(Dataset)

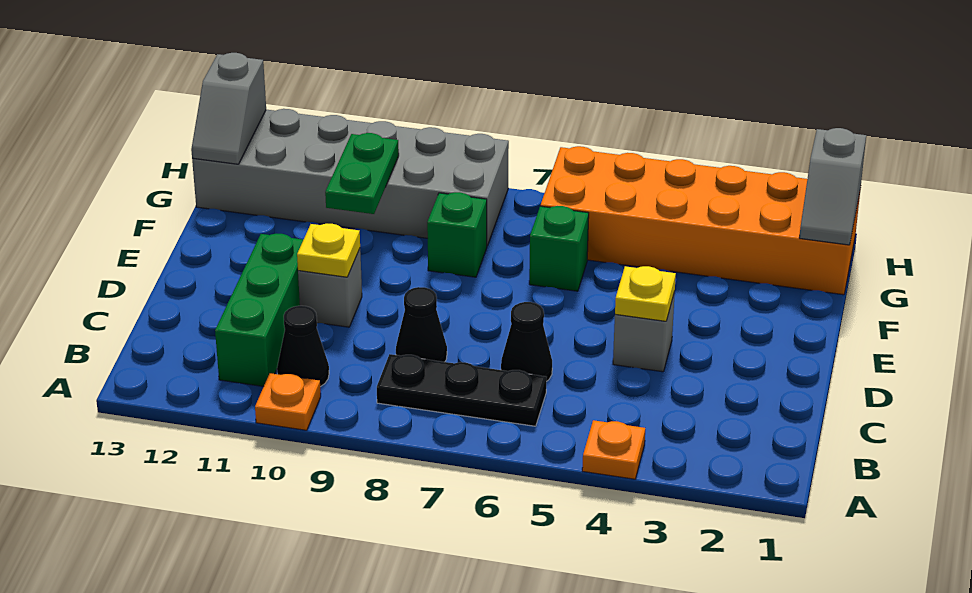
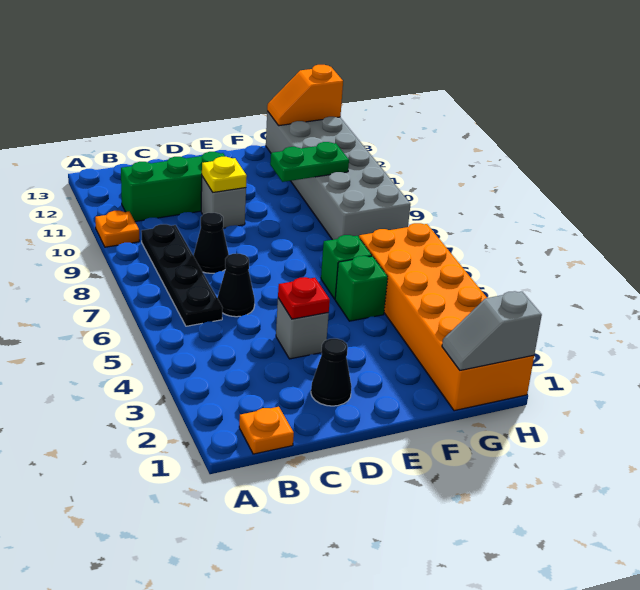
orange 1x1 plate [582,420,645,479] -> orange 1x1 plate moved to [239,407,294,454]
black 1x3 plate [377,354,547,426] -> black 1x4 plate [141,224,223,326]
black 1x1 cone [277,306,329,387] -> black 1x1 cone moved to [311,339,352,406]
yellow 1x1 plate [615,266,676,321] -> red 1x1 plate [278,277,330,319]
green 1x1 brick [427,192,487,277] -> green 1x1 brick moved to [335,256,388,321]
grey 1x2 slope [191,53,266,164] -> orange 1x2 slope [267,65,343,126]

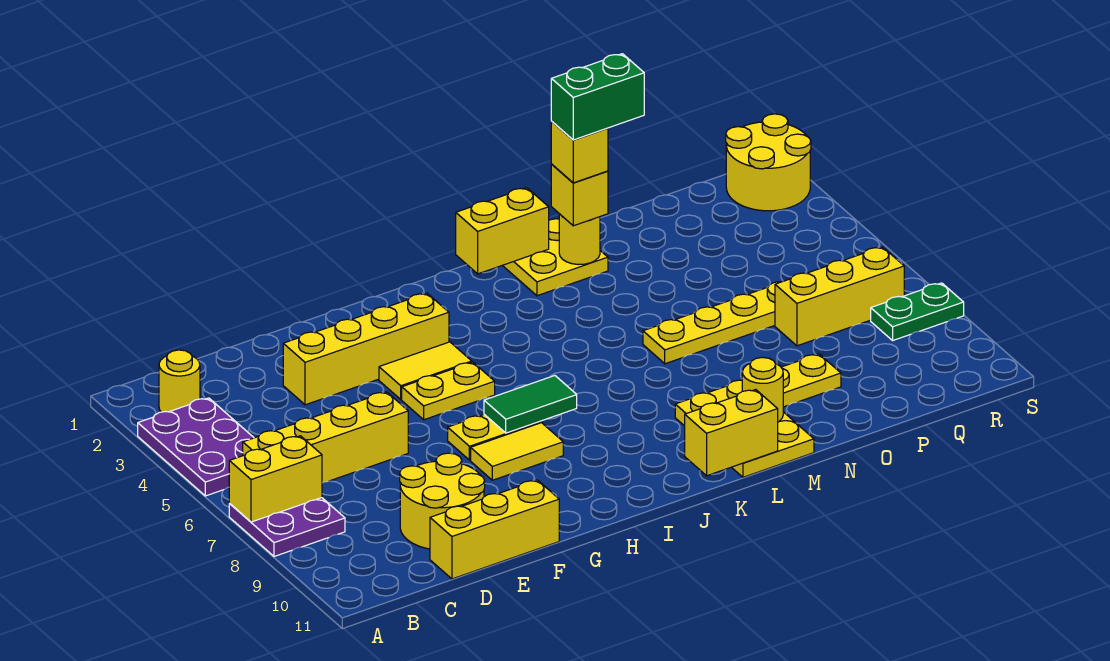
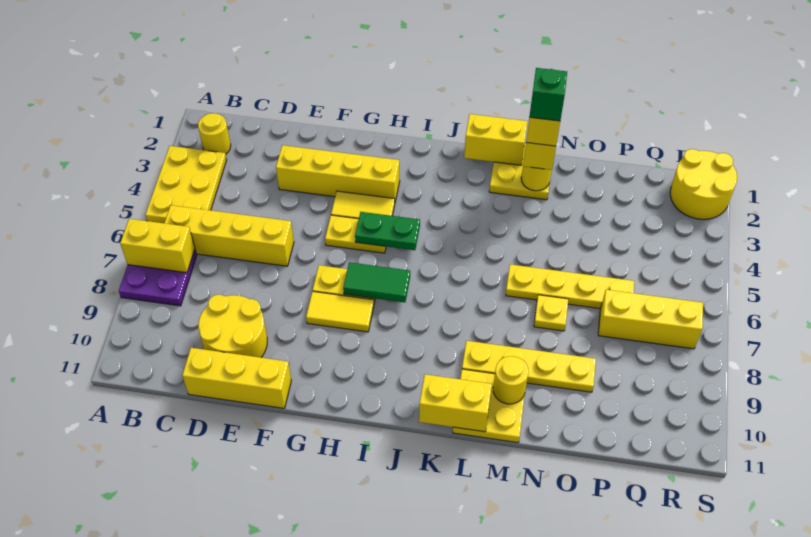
purple 2x3 plate [138,398,254,496] -> yellow 2x3 plate [145,146,227,223]
green 1x2 brick [551,54,644,140] -> green 1x1 brick [529,68,567,121]
none -> yellow 1x1 plate [534,295,568,331]
green 1x2 plate [871,283,964,340] -> green 1x2 plate moved to [355,212,420,250]

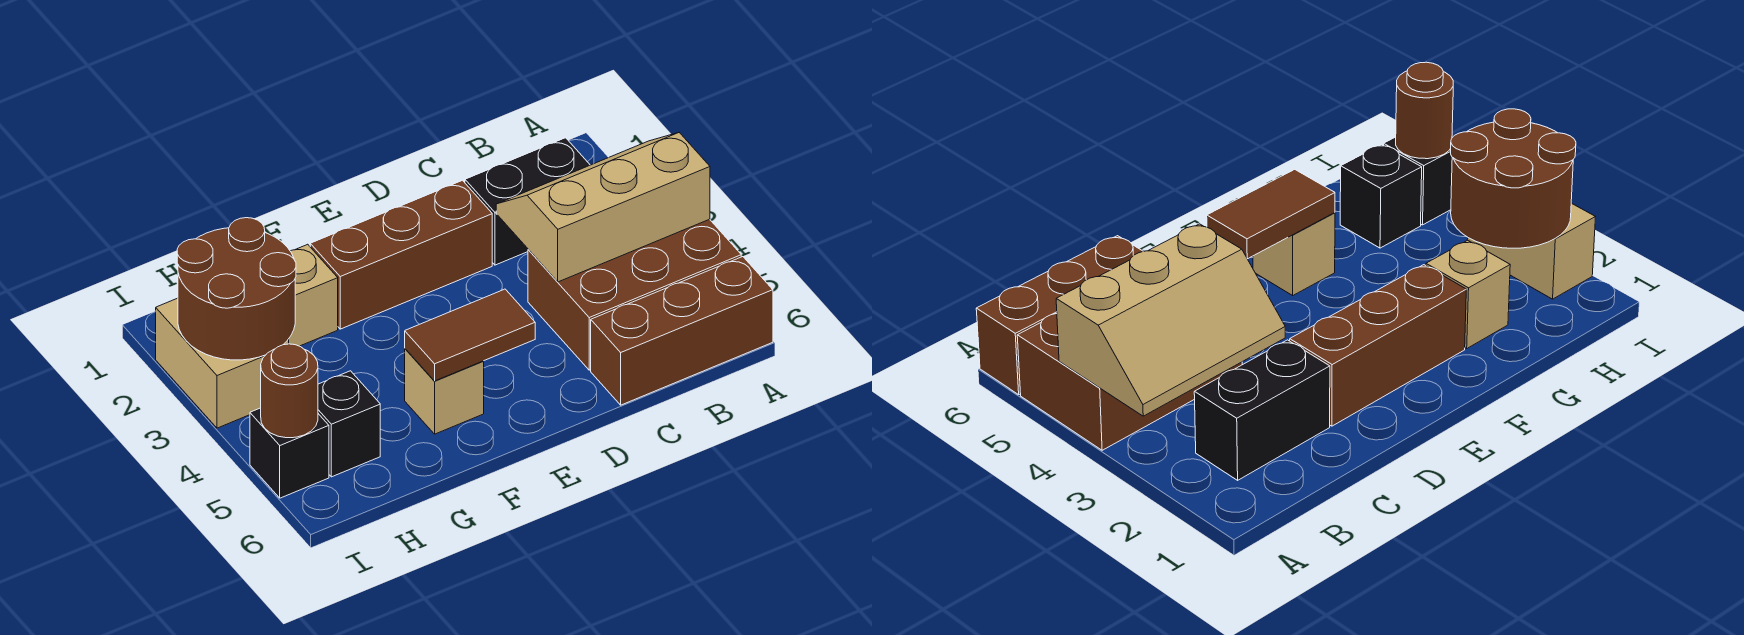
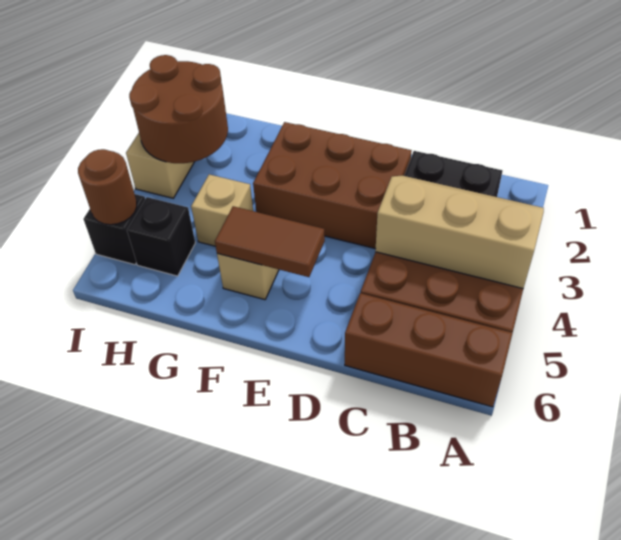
brown 1x3 brick [310,180,492,329] -> brown 2x3 brick [253,122,412,249]
tan 1x1 brick [283,244,338,346] -> tan 1x1 brick moved to [191,174,253,246]

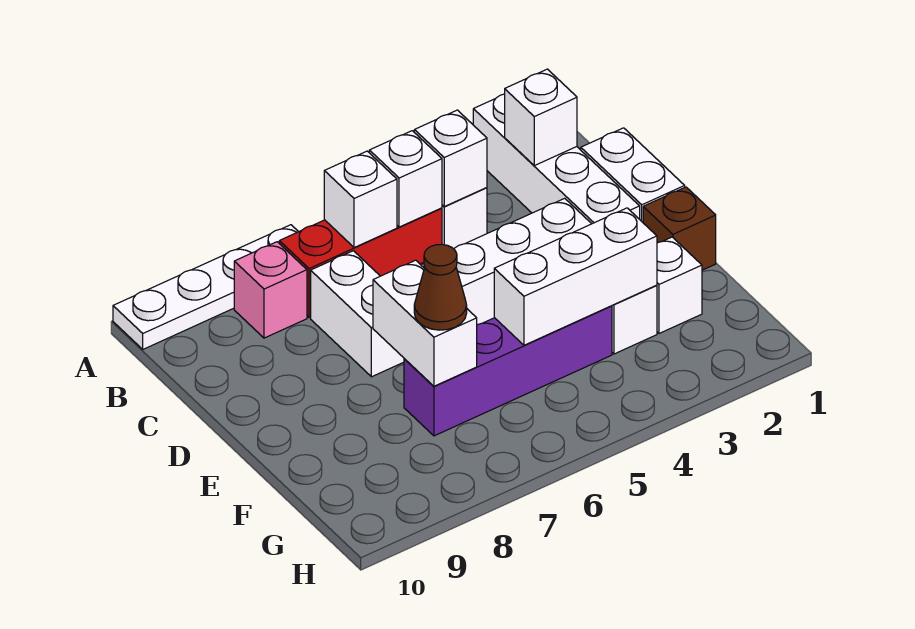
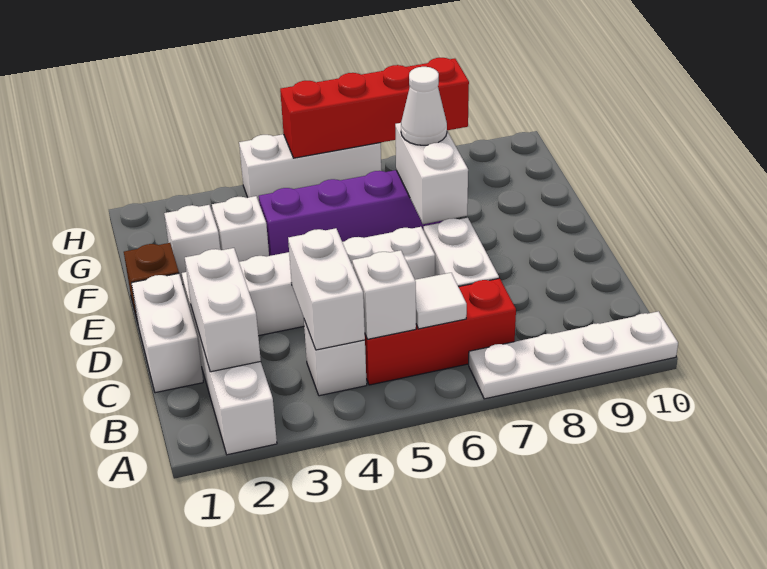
white 1x1 brick [505,69,577,166] -> white 1x2 brick [185,248,261,372]
white 1x1 brick [414,110,487,206] -> white 1x2 brick [288,228,365,350]
white 1x1 brick [324,151,397,248] -> white 1x1 tile [415,273,467,329]
pink 1x1 brick [234,242,307,338] -> none
white 1x3 brick [494,208,657,345] -> white 1x3 brick moved to [239,134,381,202]
brown 1x1 cone [414,244,467,330] -> white 1x1 cone [401,67,447,145]
none -> red 1x4 brick [280,58,469,158]

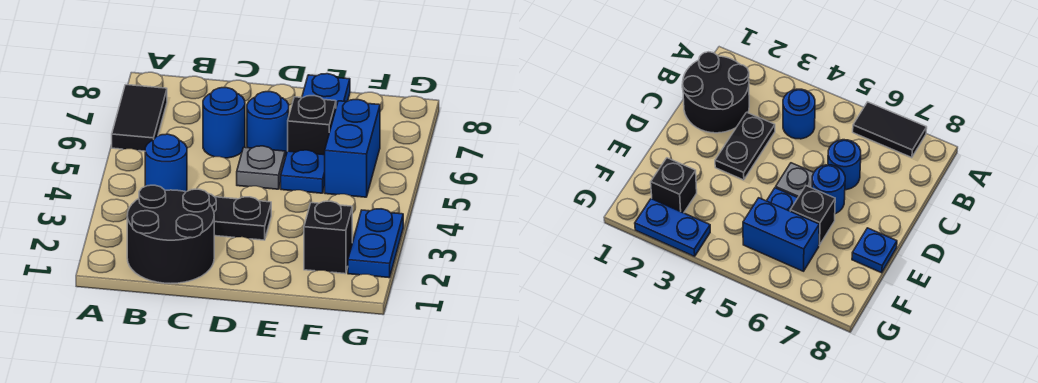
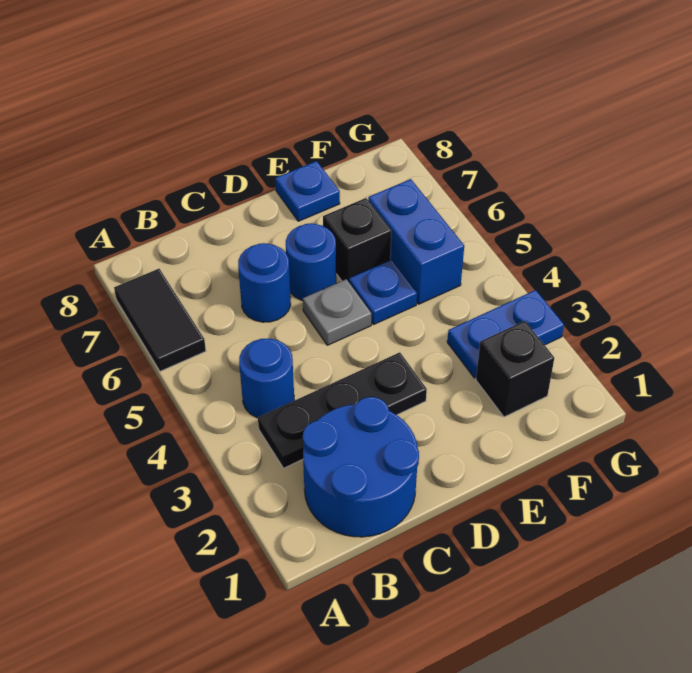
black 2x2 round brick [127,185,214,283] -> blue 2x2 round brick [303,397,419,537]
black 1x2 plate [209,194,271,240] -> black 1x3 plate [258,352,427,468]
blue 1x2 plate [348,209,403,278] -> blue 1x2 plate turned to [447,290,564,378]

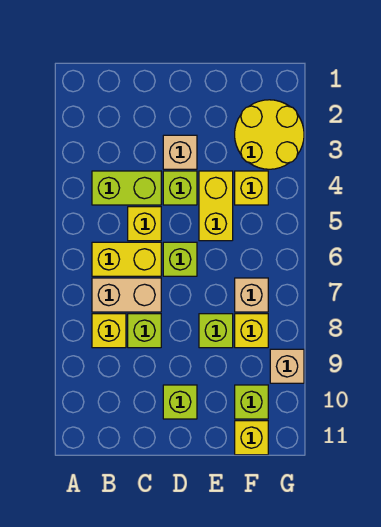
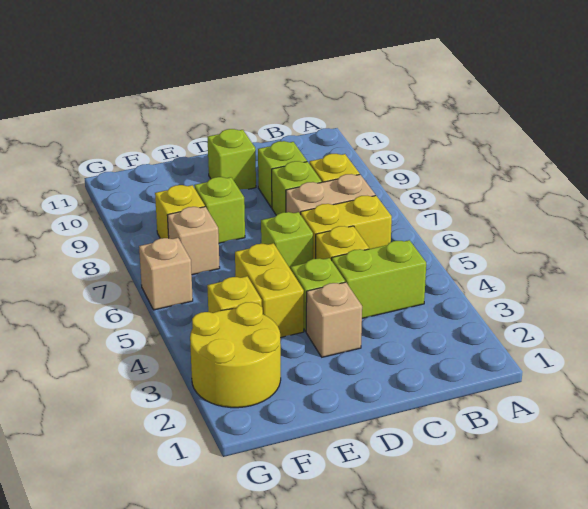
lime 1x1 brick [235,385,268,419] -> lime 1x1 brick moved to [258,141,307,208]
yellow 1x1 brick [235,421,268,455] -> none
tan 1x1 brick [270,349,304,383] -> tan 1x1 brick moved to [139,238,193,310]

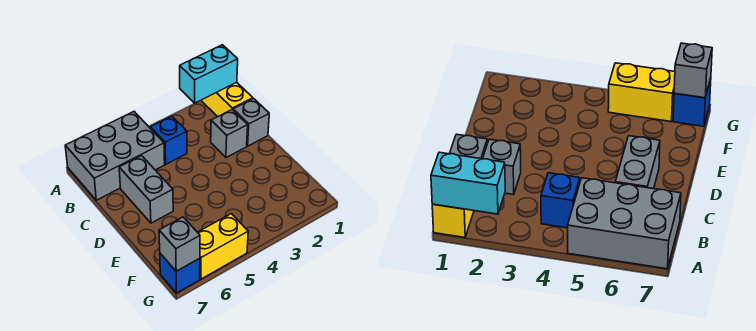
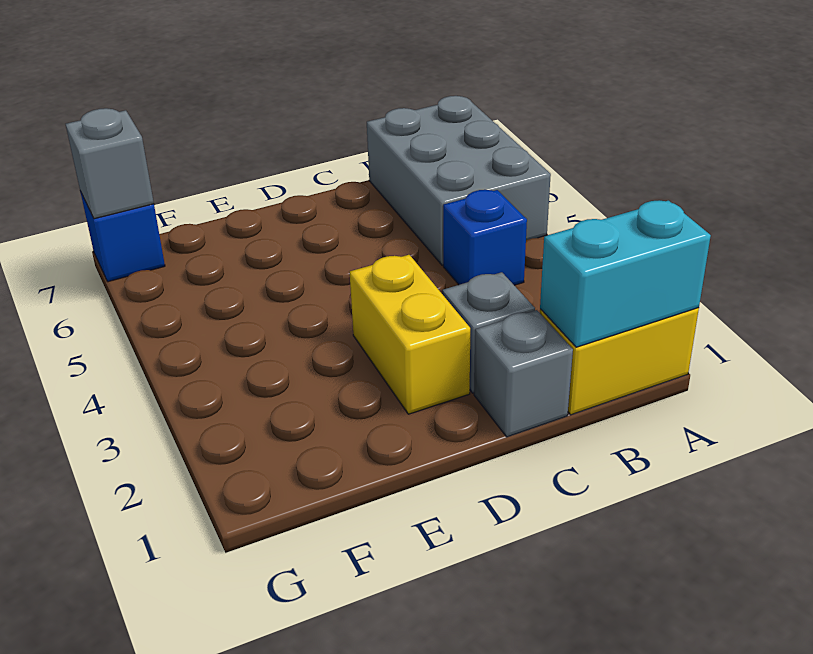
cyan 1x2 brick [180,45,238,103] -> cyan 1x2 brick turned to [540,200,711,347]
grey 1x2 brick [119,156,173,223] -> none
yellow 1x2 brick [198,214,248,279] -> yellow 1x2 brick moved to [350,255,470,414]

(End Dataset)

Brief: Leaving pictures out, output the lines of the data above from the one with "green 1x1 brick [427,192,487,277]" through the one with "tan 1x1 brick [283,244,338,346]", word for word.

Answer space:
green 1x1 brick [427,192,487,277] -> green 1x1 brick moved to [335,256,388,321]
grey 1x2 slope [191,53,266,164] -> orange 1x2 slope [267,65,343,126]

purple 2x3 plate [138,398,254,496] -> yellow 2x3 plate [145,146,227,223]
green 1x2 brick [551,54,644,140] -> green 1x1 brick [529,68,567,121]
none -> yellow 1x1 plate [534,295,568,331]
green 1x2 plate [871,283,964,340] -> green 1x2 plate moved to [355,212,420,250]

brown 1x3 brick [310,180,492,329] -> brown 2x3 brick [253,122,412,249]
tan 1x1 brick [283,244,338,346] -> tan 1x1 brick moved to [191,174,253,246]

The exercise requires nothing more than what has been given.